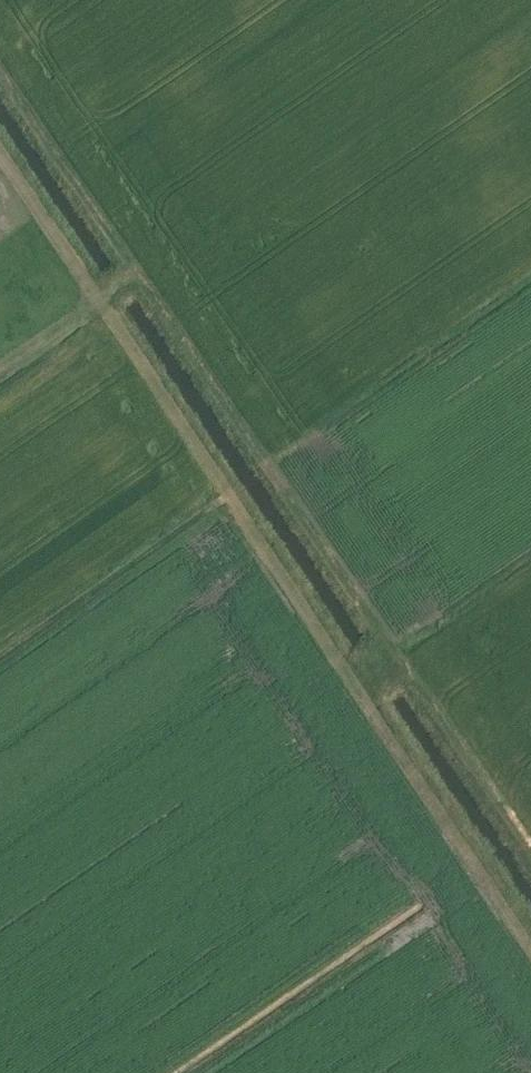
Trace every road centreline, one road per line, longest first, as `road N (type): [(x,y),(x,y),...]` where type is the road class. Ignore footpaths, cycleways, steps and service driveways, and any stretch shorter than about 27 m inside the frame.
road 1 (track): [(0,142),(530,946)]
road 2 (track): [(0,74),(530,851)]
road 3 (track): [(0,369),(137,273)]

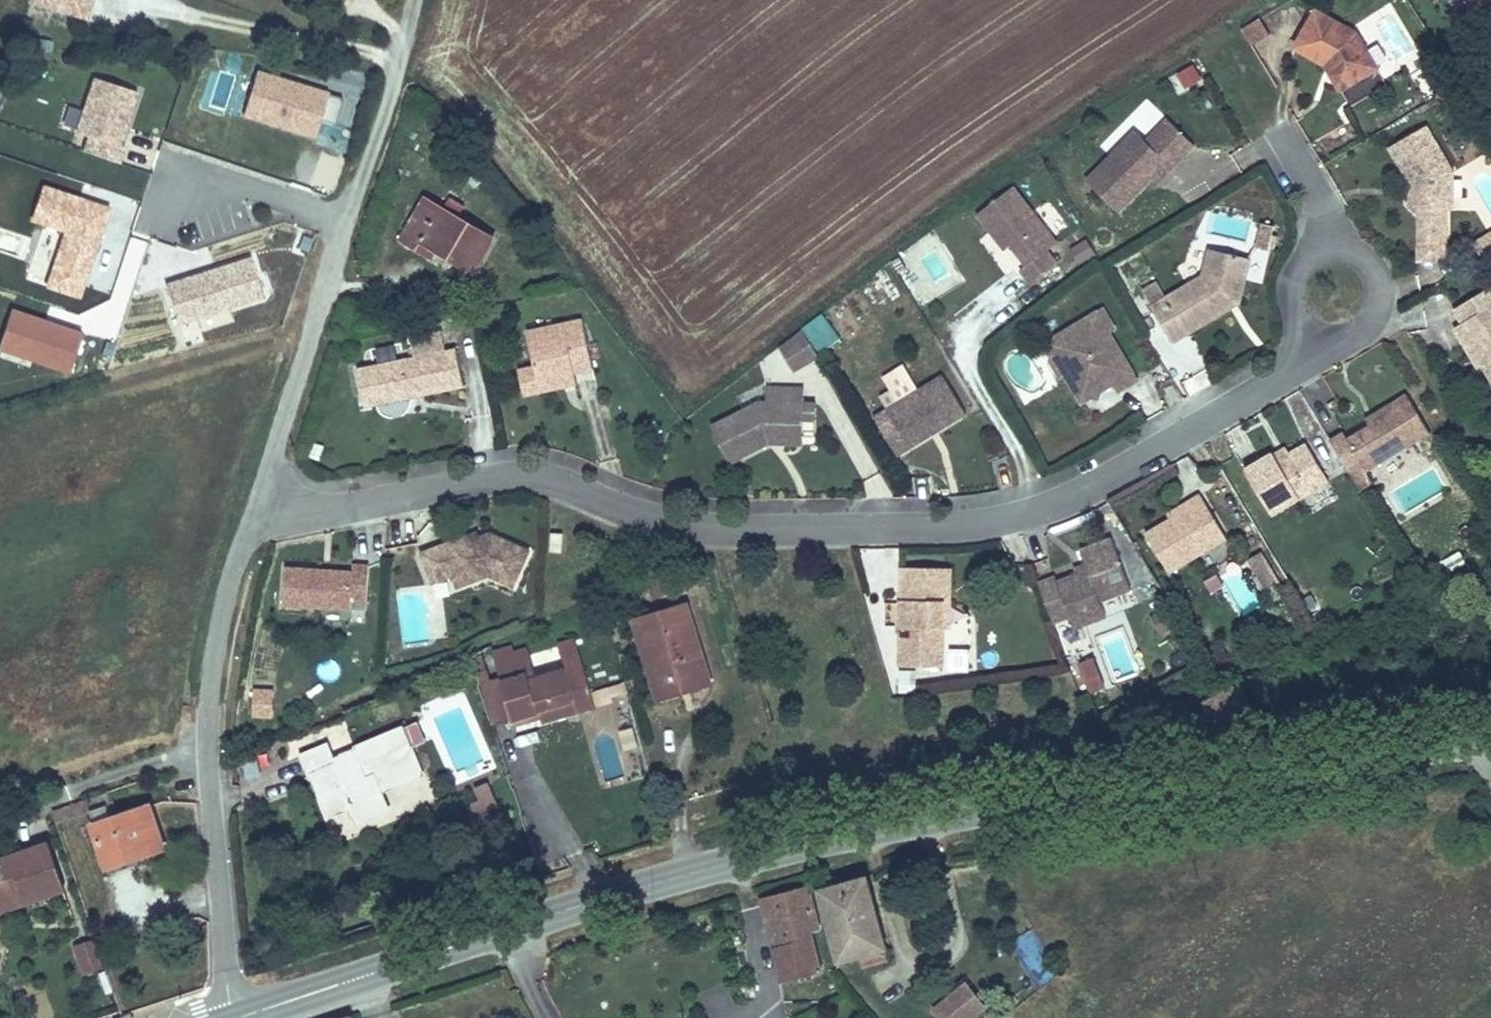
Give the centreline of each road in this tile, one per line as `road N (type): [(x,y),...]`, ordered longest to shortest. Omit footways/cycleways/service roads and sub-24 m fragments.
road 1 (primary): [(1490,737),(969,811),(752,858),(534,918),(238,1017)]
road 2 (residential): [(254,512),(299,515),(518,475),(643,520),(696,528),(886,532),(982,525),(1104,484),(1282,380),(1331,332)]
road 3 (unclassified): [(237,1017),(226,981),(209,705),(222,612),(254,512)]
road 4 (unclassified): [(254,512),(407,47)]
road 5 (residential): [(1332,253),(1326,219),(1279,131)]
road 6 (residential): [(1331,332),(1357,327),(1376,293),(1358,259),(1332,253)]

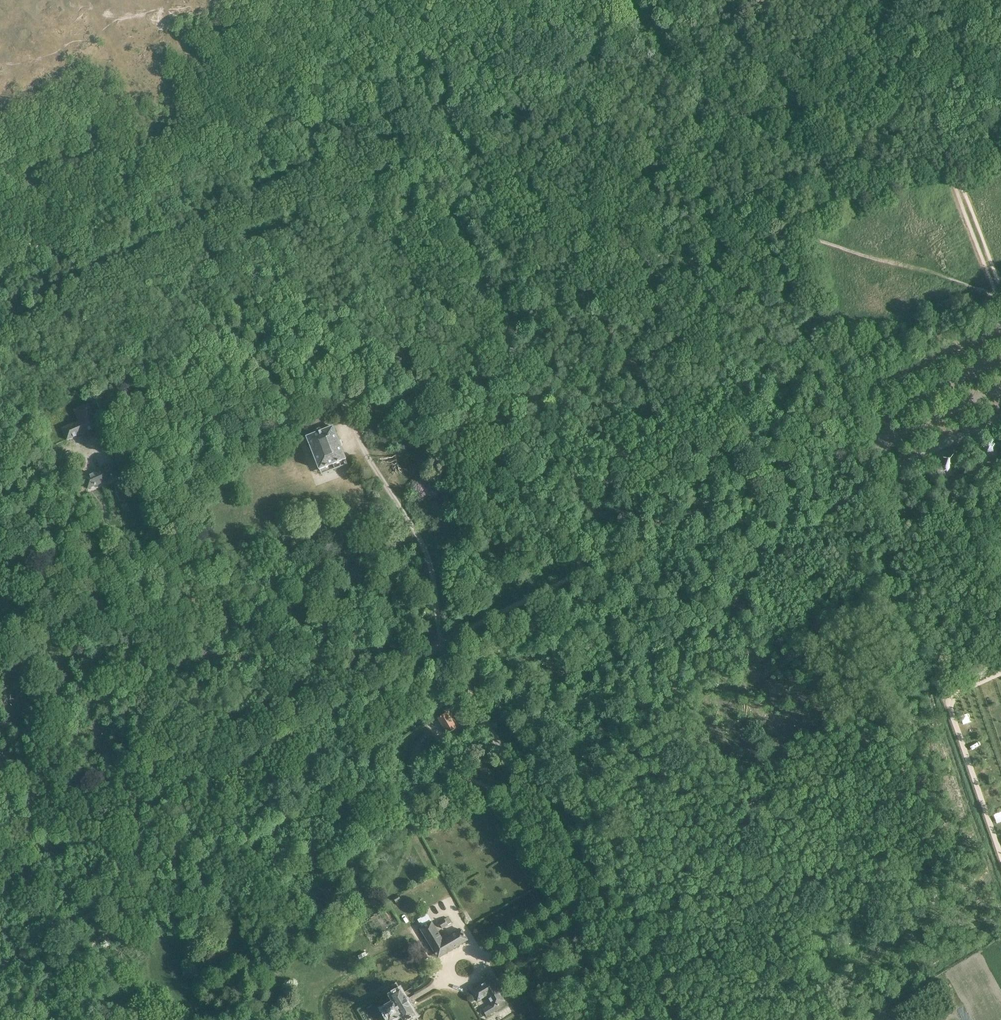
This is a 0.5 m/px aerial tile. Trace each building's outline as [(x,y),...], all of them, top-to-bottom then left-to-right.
[(68,440),(99,426),(88,404),(74,410),(79,421),(62,428),(68,440)] [(312,450),(338,440),(333,427),(327,430),(322,418),(302,426),(307,438),(312,450)] [(338,440),(312,450),(319,470),(320,470),(322,475),(348,464),(346,460),(346,459),(338,440)] [(117,471),(123,469),(120,462),(84,478),(88,488),(119,474),(117,471)] [(941,467),(936,469),(940,479),(946,476),(941,467)] [(447,734),(456,729),(447,713),(438,718),(447,734)] [(444,928),(452,922),(448,916),(440,922),(444,928)] [(437,958),(467,941),(461,930),(447,938),(445,935),(440,937),(431,922),(420,928),(437,958)] [(490,1014),(506,1004),(491,979),(471,992),(477,1002),(486,996),(490,1002),(485,1005),(490,1014)] [(416,1002),(412,996),(406,999),(400,990),(390,996),(394,1002),(382,1010),(388,1019),(393,1019),(401,1015),(404,1019),(417,1019),(414,1015),(415,1014),(410,1006),(416,1002)]
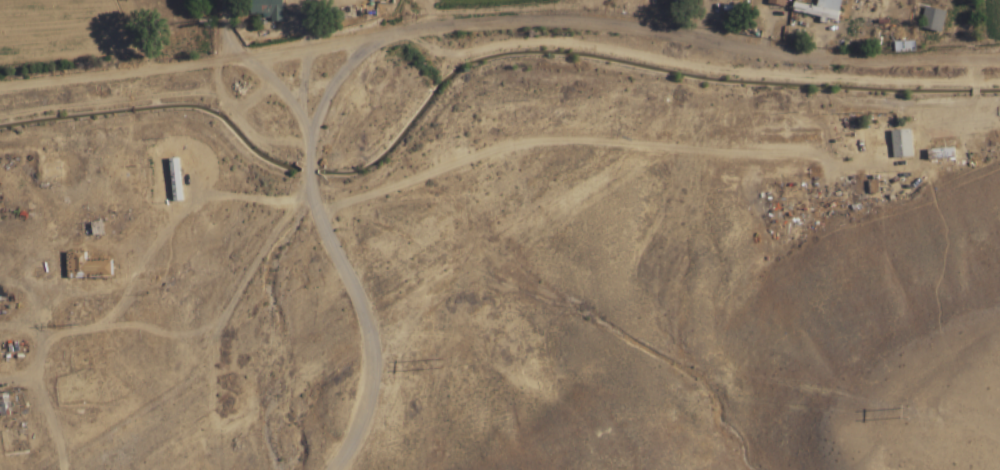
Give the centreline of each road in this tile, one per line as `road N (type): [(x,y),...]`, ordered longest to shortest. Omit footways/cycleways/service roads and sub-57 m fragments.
road 1 (tertiary): [(373,43),(539,21),(602,23),(819,61),(999,58)]
road 2 (residential): [(373,43),(310,156),(299,205),(242,287),(146,469)]
road 3 (tertiary): [(0,82),(373,43)]

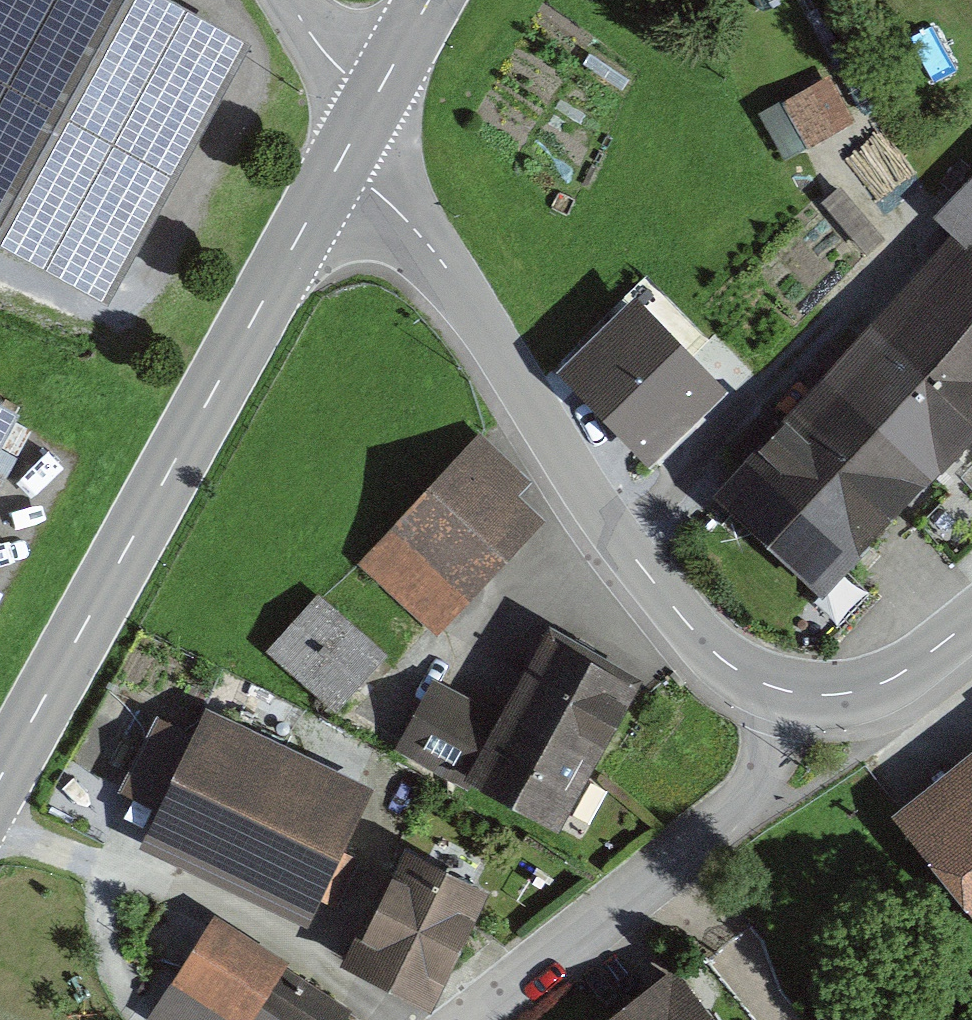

___

### Task item
Please repeat all of the data exactly, excluding images.

### Expected answer
Trace every road centreline, one road per line, longest first, as `road N (type): [(x,y),(x,y),...]` where type is the road class. Ignore footpaths, cycleways, steps and service driveways, and any stretch shorter than about 27 m inside the frame.
road 1 (track): [(0,142),(530,946)]
road 2 (track): [(0,74),(530,851)]
road 3 (track): [(0,369),(137,273)]

Give the centreline of each road in this tile, one per line as `road N (type): [(x,y),...]`, ordered longest to shortest. Omit footways/cycleways/service roads and sub-24 m fragments.
road 1 (primary): [(1490,737),(969,811),(752,858),(534,918),(238,1017)]
road 2 (residential): [(254,512),(299,515),(518,475),(643,520),(696,528),(886,532),(982,525),(1104,484),(1282,380),(1331,332)]
road 3 (unclassified): [(237,1017),(226,981),(209,705),(222,612),(254,512)]
road 4 (unclassified): [(254,512),(407,47)]
road 5 (residential): [(1332,253),(1326,219),(1279,131)]
road 6 (residential): [(1331,332),(1357,327),(1376,293),(1358,259),(1332,253)]

This is a 0.5 m/px aerial tile. Trace each building's outline as [(x,y),...], all of them, top-to-bottom then left-to-right.
[(68,440),(99,426),(88,404),(74,410),(79,421),(62,428),(68,440)] [(312,450),(338,440),(333,427),(327,430),(322,418),(302,426),(307,438),(312,450)] [(338,440),(312,450),(319,470),(320,470),(322,475),(348,464),(346,460),(346,459),(338,440)] [(117,471),(123,469),(120,462),(84,478),(88,488),(119,474),(117,471)] [(941,467),(936,469),(940,479),(946,476),(941,467)] [(447,734),(456,729),(447,713),(438,718),(447,734)] [(444,928),(452,922),(448,916),(440,922),(444,928)] [(437,958),(467,941),(461,930),(447,938),(445,935),(440,937),(431,922),(420,928),(437,958)] [(490,1014),(506,1004),(491,979),(471,992),(477,1002),(486,996),(490,1002),(485,1005),(490,1014)] [(416,1002),(412,996),(406,999),(400,990),(390,996),(394,1002),(382,1010),(388,1019),(393,1019),(401,1015),(404,1019),(417,1019),(414,1015),(415,1014),(410,1006),(416,1002)]
Give the centreline of each road in this tile, one per line as `road N (type): [(x,y),...]`, ordered longest to shortest. Omit footways/cycleways/service roads and sub-57 m fragments.
road 1 (tertiary): [(373,43),(539,21),(602,23),(819,61),(999,58)]
road 2 (residential): [(373,43),(310,156),(299,205),(242,287),(146,469)]
road 3 (tertiary): [(0,82),(373,43)]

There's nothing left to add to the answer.